> _The data_

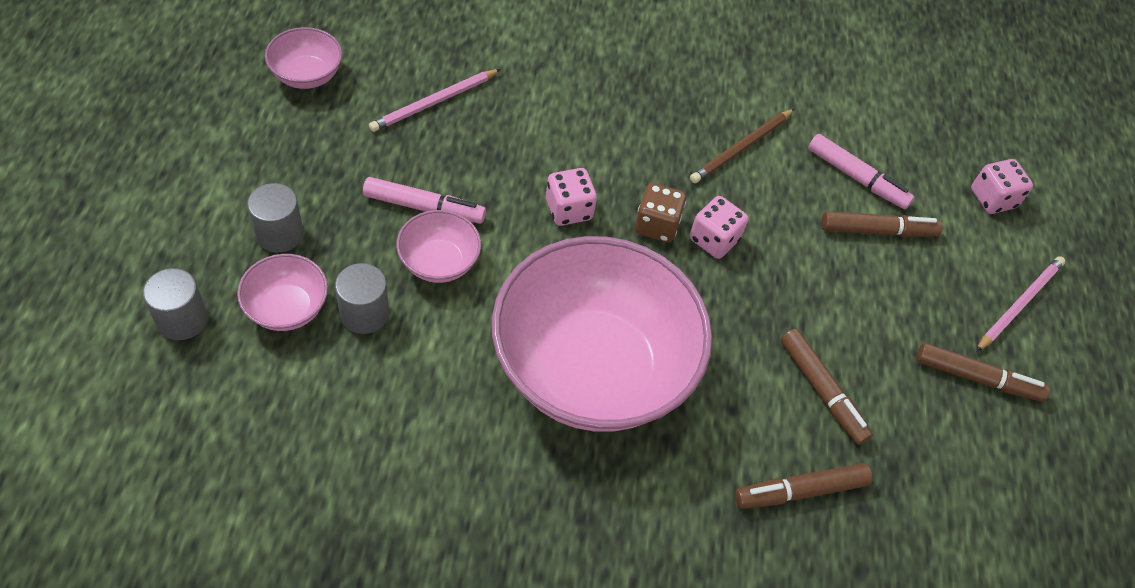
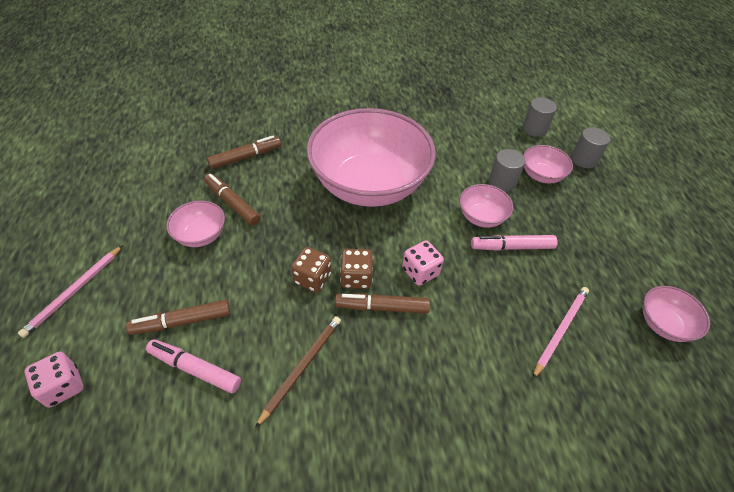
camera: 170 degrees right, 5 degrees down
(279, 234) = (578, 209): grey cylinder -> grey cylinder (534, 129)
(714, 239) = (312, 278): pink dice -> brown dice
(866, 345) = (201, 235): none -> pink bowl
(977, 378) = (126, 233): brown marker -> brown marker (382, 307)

==

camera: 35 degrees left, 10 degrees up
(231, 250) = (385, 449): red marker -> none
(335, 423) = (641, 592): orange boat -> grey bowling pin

> _What is required_
Give back exactly the lines above, from the line containing "camera: 35 degrees left, 10 degrees up" through the line containing "(335, 423) = (641, 592): orange", with both end lines and nothing more.

> _Solution to this task_
camera: 35 degrees left, 10 degrees up
(231, 250) = (385, 449): red marker -> none
(335, 423) = (641, 592): orange boat -> grey bowling pin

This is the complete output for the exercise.